ABOUT THIS TASK: Restate exactly, and only, the lines spanning from the one with "TEMP3 pin OUT: GP11 -> GP27" to the end of the records below.

DATA RECORDS:
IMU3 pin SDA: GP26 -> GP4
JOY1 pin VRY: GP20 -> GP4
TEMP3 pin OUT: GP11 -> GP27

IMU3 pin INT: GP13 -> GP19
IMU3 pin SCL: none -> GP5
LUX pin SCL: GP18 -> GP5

SOLVED PROBLEM:
TEMP3 pin OUT: GP11 -> GP27

IMU3 pin INT: GP13 -> GP19
IMU3 pin SCL: none -> GP5
LUX pin SCL: GP18 -> GP5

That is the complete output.